(Records excerpted from a collection)
========
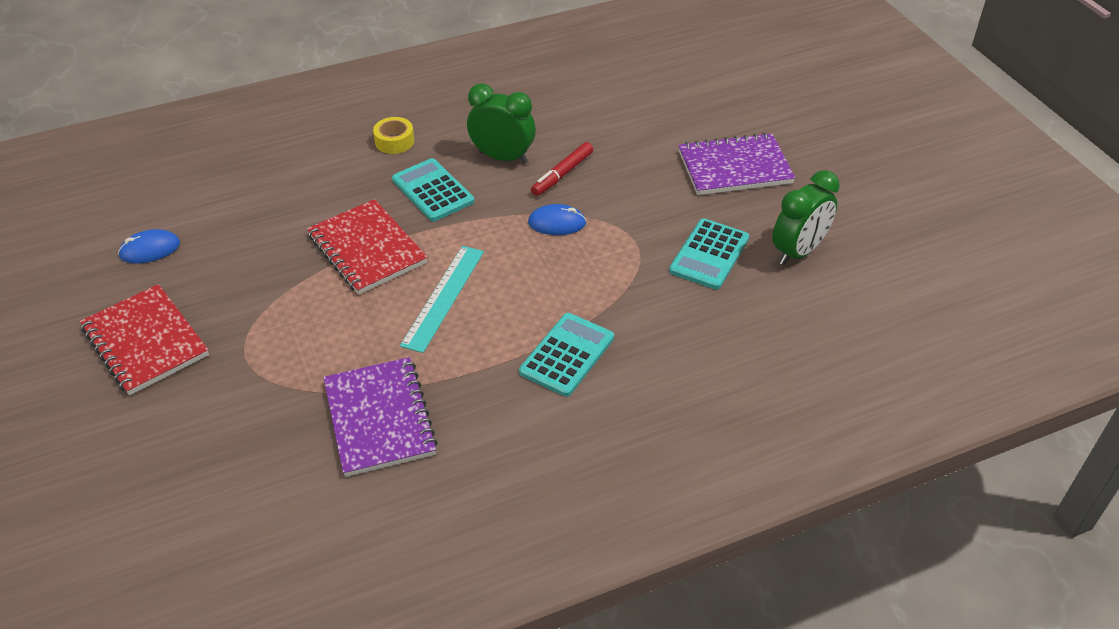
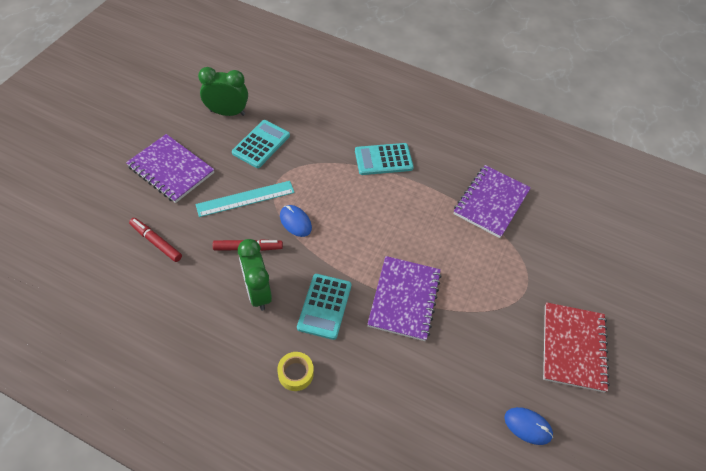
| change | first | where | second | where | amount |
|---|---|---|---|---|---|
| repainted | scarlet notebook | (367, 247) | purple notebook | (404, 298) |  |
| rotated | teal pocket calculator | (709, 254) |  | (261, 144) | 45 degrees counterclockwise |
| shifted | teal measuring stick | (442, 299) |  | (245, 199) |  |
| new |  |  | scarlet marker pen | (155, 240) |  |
========
• Required work: Going through the entries, return every line holding the word "scarlet".

• Response for this exercise:
| repainted | scarlet notebook | (367, 247) | purple notebook | (404, 298) |  |
| new |  |  | scarlet marker pen | (155, 240) |  |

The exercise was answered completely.